(Synthetic shape transformation data)
* * * * * * *
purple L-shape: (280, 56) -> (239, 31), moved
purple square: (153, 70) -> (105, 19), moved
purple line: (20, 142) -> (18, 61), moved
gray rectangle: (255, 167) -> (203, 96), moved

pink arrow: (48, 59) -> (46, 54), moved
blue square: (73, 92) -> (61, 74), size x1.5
* * * * * * *
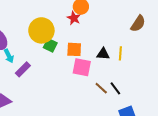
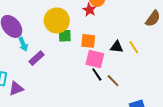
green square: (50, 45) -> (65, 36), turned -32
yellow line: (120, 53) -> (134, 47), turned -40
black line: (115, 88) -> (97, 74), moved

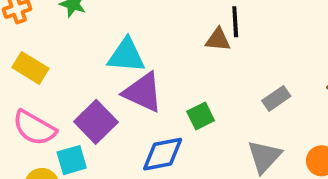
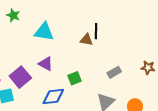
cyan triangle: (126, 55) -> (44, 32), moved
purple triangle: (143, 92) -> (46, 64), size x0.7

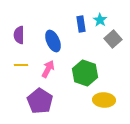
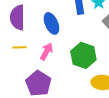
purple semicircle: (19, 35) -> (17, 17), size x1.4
* * * * * * *
*Work request*. Starting at the line that contains "purple L-shape: (280, 56) -> (239, 31), moved" and stopping after the line that contains "blue square: (73, 92) -> (61, 74), size x1.5", write out every line exactly as it appears above, and no other line.

*Answer*.
purple L-shape: (280, 56) -> (239, 31), moved
purple square: (153, 70) -> (105, 19), moved
purple line: (20, 142) -> (18, 61), moved
gray rectangle: (255, 167) -> (203, 96), moved

pink arrow: (48, 59) -> (46, 54), moved
blue square: (73, 92) -> (61, 74), size x1.5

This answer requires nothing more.